■ Problem to work on ■
The material below holds a span beginning at the line with "PIXELS1 pin DIN: B6 -> B7" and ending at the line with "RFID pin SS: B8 -> A11". Quote that span exactly, both ends included, and only that span.

■ Data for analysis ■
⟨

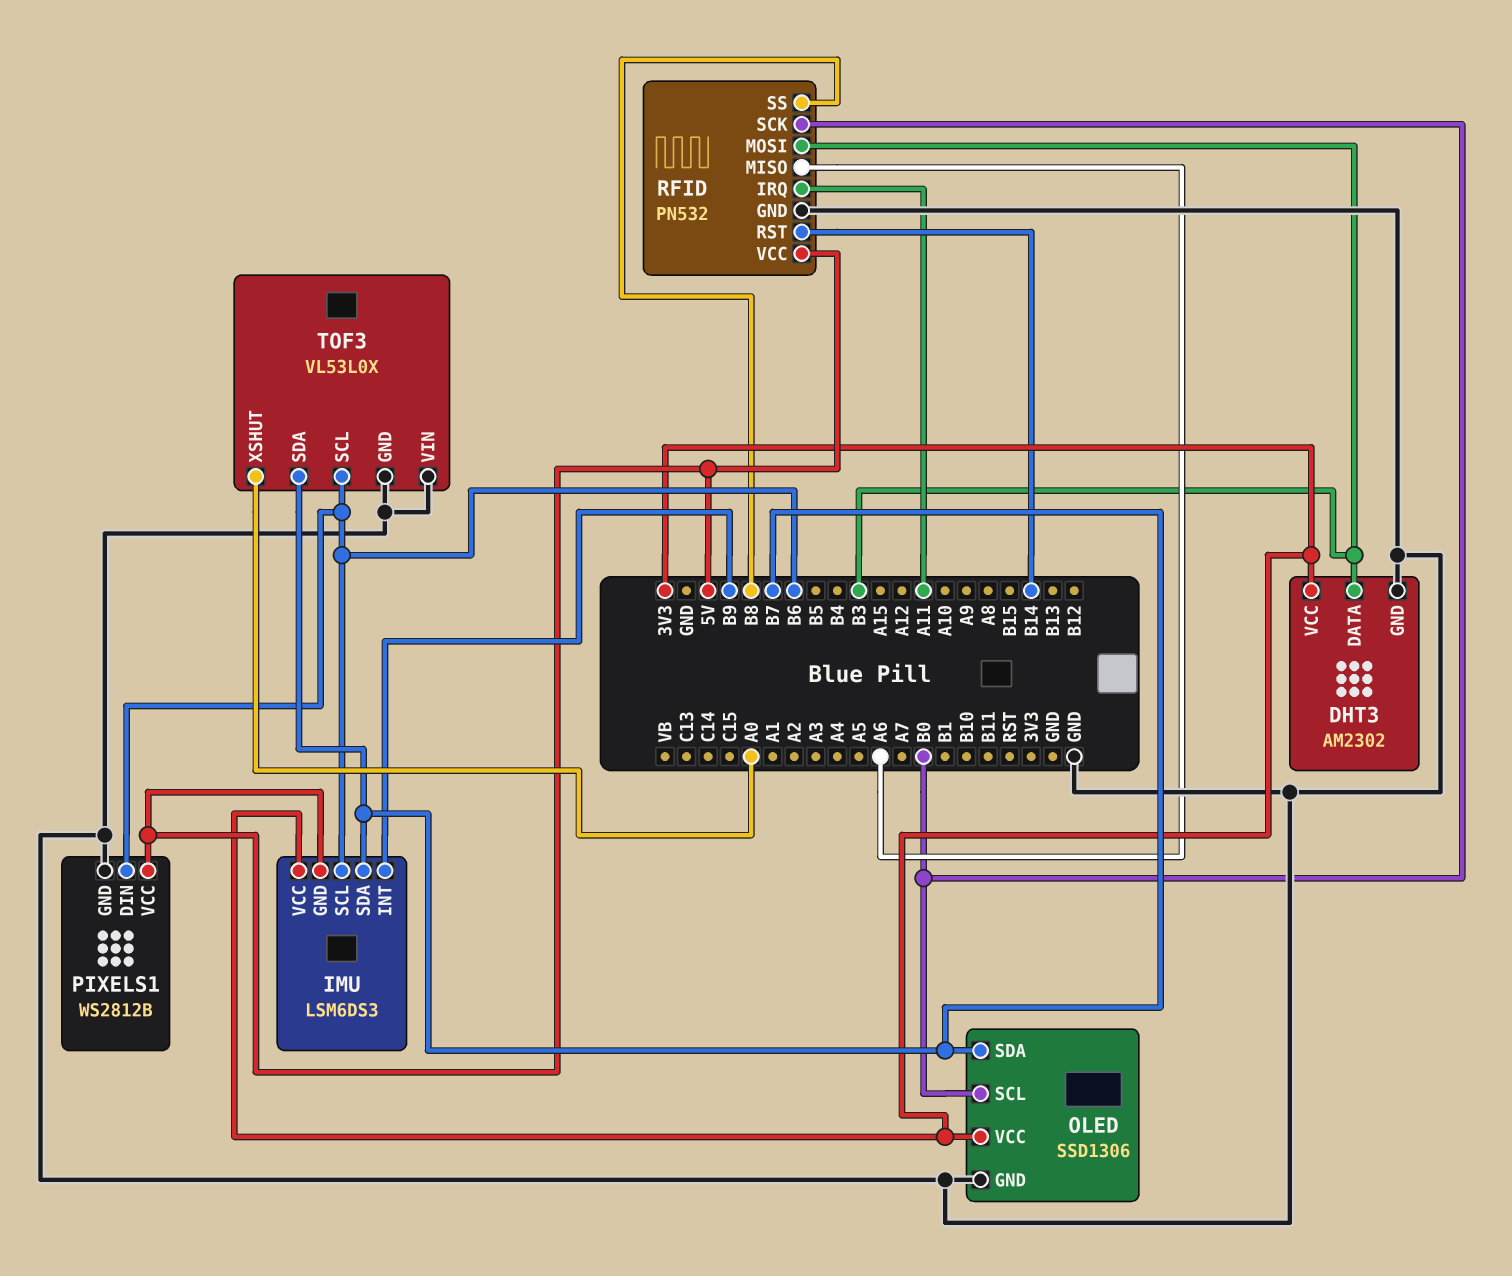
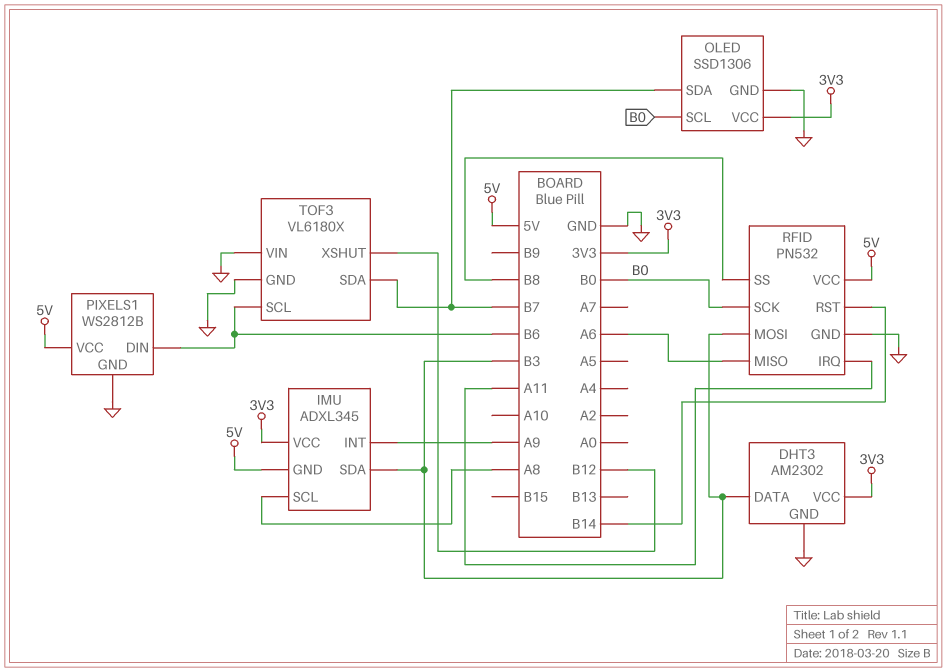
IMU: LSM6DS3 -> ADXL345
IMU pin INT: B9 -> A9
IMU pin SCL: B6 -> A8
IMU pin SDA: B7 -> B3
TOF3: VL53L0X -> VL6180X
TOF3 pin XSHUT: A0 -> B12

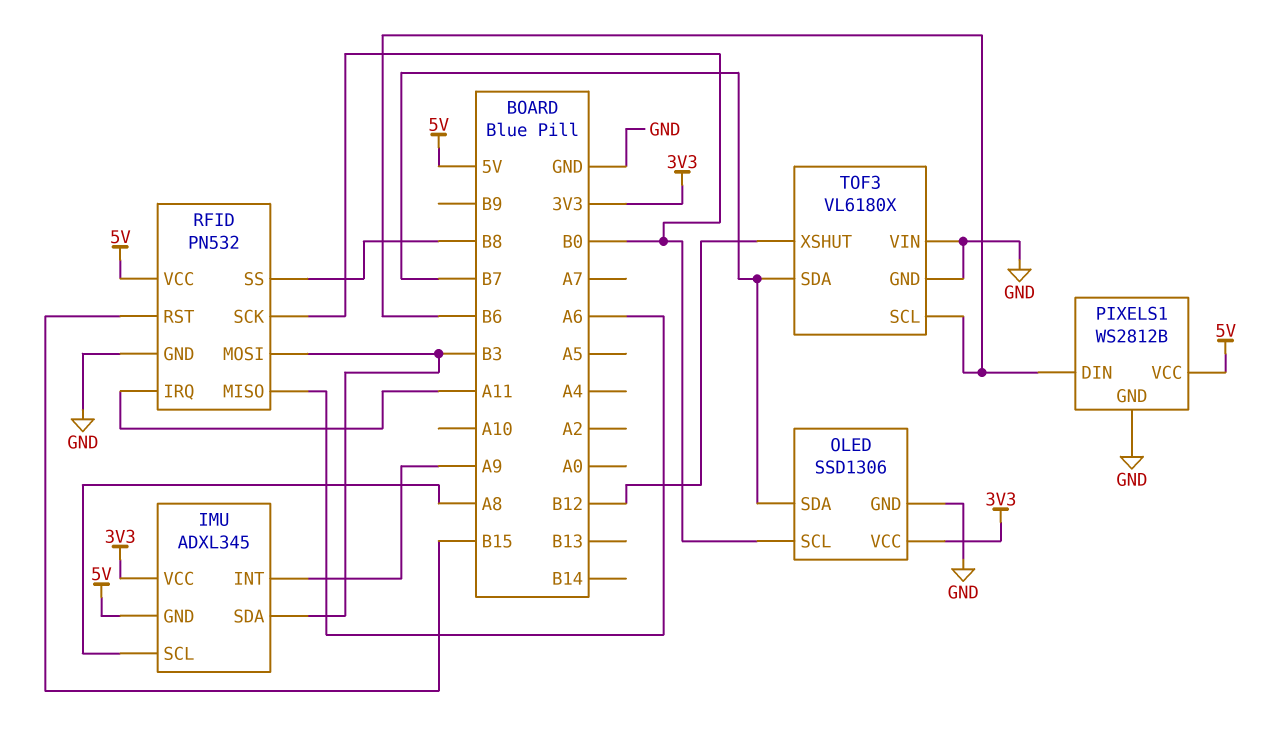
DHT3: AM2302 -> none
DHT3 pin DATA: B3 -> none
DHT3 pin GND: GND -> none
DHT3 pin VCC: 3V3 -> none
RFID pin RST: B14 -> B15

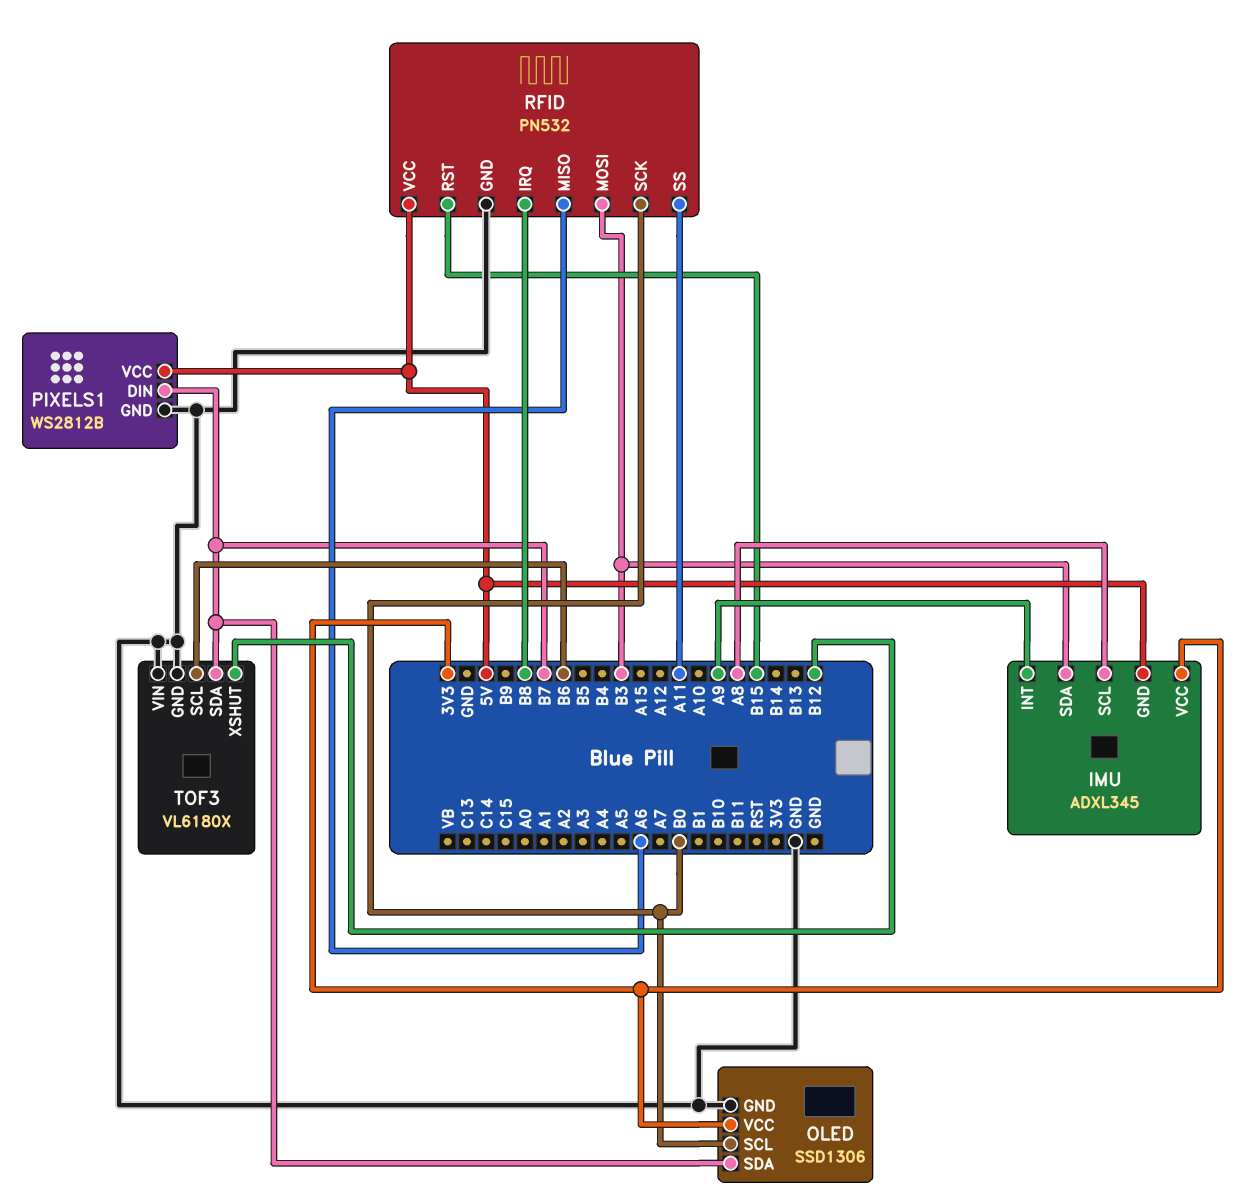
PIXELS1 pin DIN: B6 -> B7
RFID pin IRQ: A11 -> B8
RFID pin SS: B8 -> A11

⟩
⟨

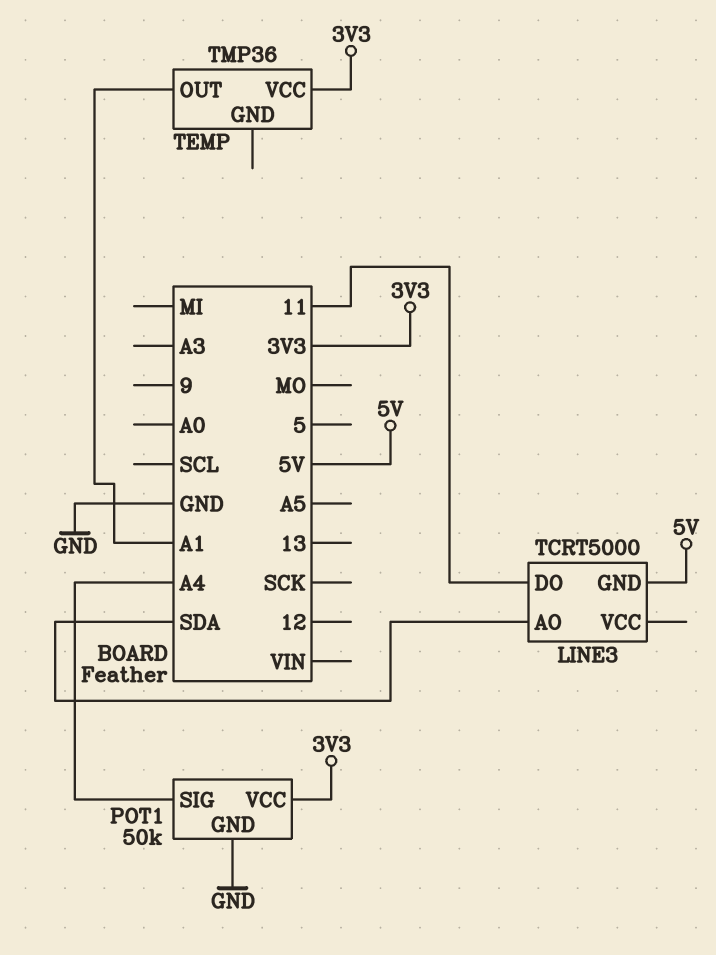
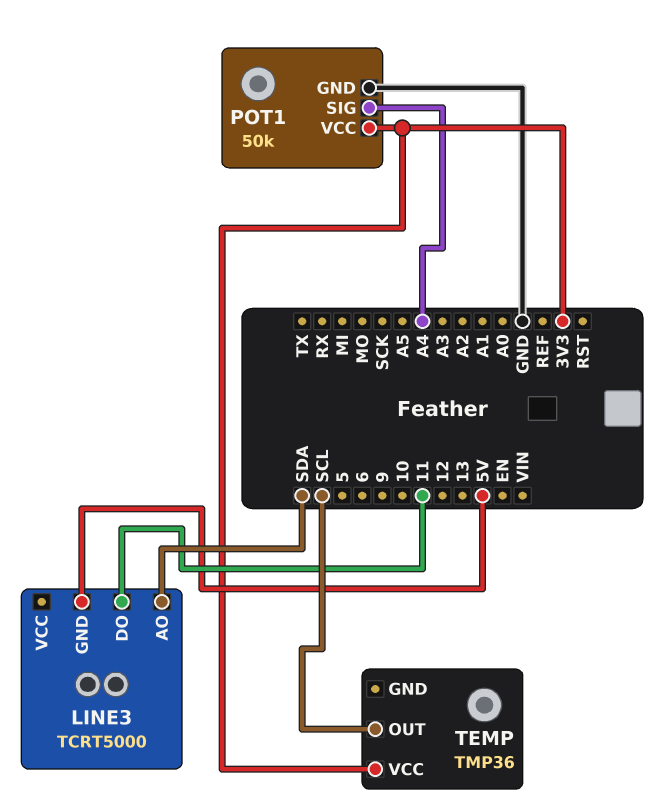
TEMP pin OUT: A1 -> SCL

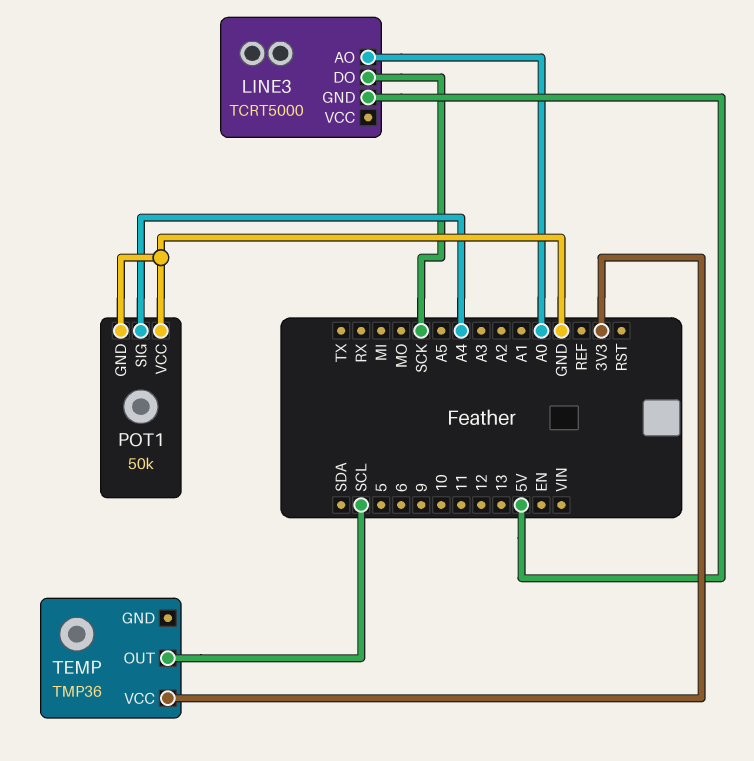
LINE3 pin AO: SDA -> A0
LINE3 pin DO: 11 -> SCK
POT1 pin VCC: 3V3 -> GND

⟩

■ Exercise answer ■
PIXELS1 pin DIN: B6 -> B7
RFID pin IRQ: A11 -> B8
RFID pin SS: B8 -> A11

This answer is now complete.